→ What you should do
All of the lines below should be output exactly as shown.

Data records
= = = = = = =
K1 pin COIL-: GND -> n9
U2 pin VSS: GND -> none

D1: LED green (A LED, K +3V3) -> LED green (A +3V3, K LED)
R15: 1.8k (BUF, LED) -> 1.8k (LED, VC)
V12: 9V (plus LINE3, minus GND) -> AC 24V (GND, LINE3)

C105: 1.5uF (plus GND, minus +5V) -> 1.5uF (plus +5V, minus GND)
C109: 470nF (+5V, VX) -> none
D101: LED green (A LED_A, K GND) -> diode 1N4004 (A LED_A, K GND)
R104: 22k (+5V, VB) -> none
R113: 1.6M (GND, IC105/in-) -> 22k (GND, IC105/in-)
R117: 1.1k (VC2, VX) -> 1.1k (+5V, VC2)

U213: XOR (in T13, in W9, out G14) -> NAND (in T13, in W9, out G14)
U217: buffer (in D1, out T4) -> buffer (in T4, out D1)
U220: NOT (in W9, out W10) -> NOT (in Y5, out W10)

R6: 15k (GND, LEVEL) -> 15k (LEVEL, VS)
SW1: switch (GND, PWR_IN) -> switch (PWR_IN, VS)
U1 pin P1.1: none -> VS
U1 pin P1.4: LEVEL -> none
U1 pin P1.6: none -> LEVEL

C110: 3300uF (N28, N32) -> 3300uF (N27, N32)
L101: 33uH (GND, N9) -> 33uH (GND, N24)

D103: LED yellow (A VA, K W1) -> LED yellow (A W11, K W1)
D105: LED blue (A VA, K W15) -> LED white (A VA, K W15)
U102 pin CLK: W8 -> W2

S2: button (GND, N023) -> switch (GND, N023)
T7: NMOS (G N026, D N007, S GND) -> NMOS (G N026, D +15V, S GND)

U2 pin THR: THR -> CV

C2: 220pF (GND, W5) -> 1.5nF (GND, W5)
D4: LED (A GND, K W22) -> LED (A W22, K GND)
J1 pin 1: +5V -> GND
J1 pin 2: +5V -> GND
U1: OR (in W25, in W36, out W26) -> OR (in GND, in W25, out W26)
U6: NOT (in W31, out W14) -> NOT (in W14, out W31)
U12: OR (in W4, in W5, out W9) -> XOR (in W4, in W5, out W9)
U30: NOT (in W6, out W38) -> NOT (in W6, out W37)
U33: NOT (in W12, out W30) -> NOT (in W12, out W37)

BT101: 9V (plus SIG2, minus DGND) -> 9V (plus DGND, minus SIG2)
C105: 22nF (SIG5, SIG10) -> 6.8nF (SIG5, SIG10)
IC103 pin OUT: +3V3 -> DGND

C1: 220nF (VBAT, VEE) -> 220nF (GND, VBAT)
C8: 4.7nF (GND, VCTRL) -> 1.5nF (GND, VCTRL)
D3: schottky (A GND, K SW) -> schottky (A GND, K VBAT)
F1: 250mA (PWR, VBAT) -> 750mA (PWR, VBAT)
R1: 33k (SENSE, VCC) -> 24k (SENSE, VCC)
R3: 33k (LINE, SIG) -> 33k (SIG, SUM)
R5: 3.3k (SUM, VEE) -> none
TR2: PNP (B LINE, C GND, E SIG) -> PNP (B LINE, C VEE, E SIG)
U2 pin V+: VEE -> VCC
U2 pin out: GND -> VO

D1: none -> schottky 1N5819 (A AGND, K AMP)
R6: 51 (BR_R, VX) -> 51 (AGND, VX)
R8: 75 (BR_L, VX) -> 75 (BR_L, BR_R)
= = = = = = =
→ Task result
K1 pin COIL-: GND -> n9
U2 pin VSS: GND -> none

D1: LED green (A LED, K +3V3) -> LED green (A +3V3, K LED)
R15: 1.8k (BUF, LED) -> 1.8k (LED, VC)
V12: 9V (plus LINE3, minus GND) -> AC 24V (GND, LINE3)

C105: 1.5uF (plus GND, minus +5V) -> 1.5uF (plus +5V, minus GND)
C109: 470nF (+5V, VX) -> none
D101: LED green (A LED_A, K GND) -> diode 1N4004 (A LED_A, K GND)
R104: 22k (+5V, VB) -> none
R113: 1.6M (GND, IC105/in-) -> 22k (GND, IC105/in-)
R117: 1.1k (VC2, VX) -> 1.1k (+5V, VC2)

U213: XOR (in T13, in W9, out G14) -> NAND (in T13, in W9, out G14)
U217: buffer (in D1, out T4) -> buffer (in T4, out D1)
U220: NOT (in W9, out W10) -> NOT (in Y5, out W10)

R6: 15k (GND, LEVEL) -> 15k (LEVEL, VS)
SW1: switch (GND, PWR_IN) -> switch (PWR_IN, VS)
U1 pin P1.1: none -> VS
U1 pin P1.4: LEVEL -> none
U1 pin P1.6: none -> LEVEL

C110: 3300uF (N28, N32) -> 3300uF (N27, N32)
L101: 33uH (GND, N9) -> 33uH (GND, N24)

D103: LED yellow (A VA, K W1) -> LED yellow (A W11, K W1)
D105: LED blue (A VA, K W15) -> LED white (A VA, K W15)
U102 pin CLK: W8 -> W2

S2: button (GND, N023) -> switch (GND, N023)
T7: NMOS (G N026, D N007, S GND) -> NMOS (G N026, D +15V, S GND)

U2 pin THR: THR -> CV

C2: 220pF (GND, W5) -> 1.5nF (GND, W5)
D4: LED (A GND, K W22) -> LED (A W22, K GND)
J1 pin 1: +5V -> GND
J1 pin 2: +5V -> GND
U1: OR (in W25, in W36, out W26) -> OR (in GND, in W25, out W26)
U6: NOT (in W31, out W14) -> NOT (in W14, out W31)
U12: OR (in W4, in W5, out W9) -> XOR (in W4, in W5, out W9)
U30: NOT (in W6, out W38) -> NOT (in W6, out W37)
U33: NOT (in W12, out W30) -> NOT (in W12, out W37)

BT101: 9V (plus SIG2, minus DGND) -> 9V (plus DGND, minus SIG2)
C105: 22nF (SIG5, SIG10) -> 6.8nF (SIG5, SIG10)
IC103 pin OUT: +3V3 -> DGND

C1: 220nF (VBAT, VEE) -> 220nF (GND, VBAT)
C8: 4.7nF (GND, VCTRL) -> 1.5nF (GND, VCTRL)
D3: schottky (A GND, K SW) -> schottky (A GND, K VBAT)
F1: 250mA (PWR, VBAT) -> 750mA (PWR, VBAT)
R1: 33k (SENSE, VCC) -> 24k (SENSE, VCC)
R3: 33k (LINE, SIG) -> 33k (SIG, SUM)
R5: 3.3k (SUM, VEE) -> none
TR2: PNP (B LINE, C GND, E SIG) -> PNP (B LINE, C VEE, E SIG)
U2 pin V+: VEE -> VCC
U2 pin out: GND -> VO

D1: none -> schottky 1N5819 (A AGND, K AMP)
R6: 51 (BR_R, VX) -> 51 (AGND, VX)
R8: 75 (BR_L, VX) -> 75 (BR_L, BR_R)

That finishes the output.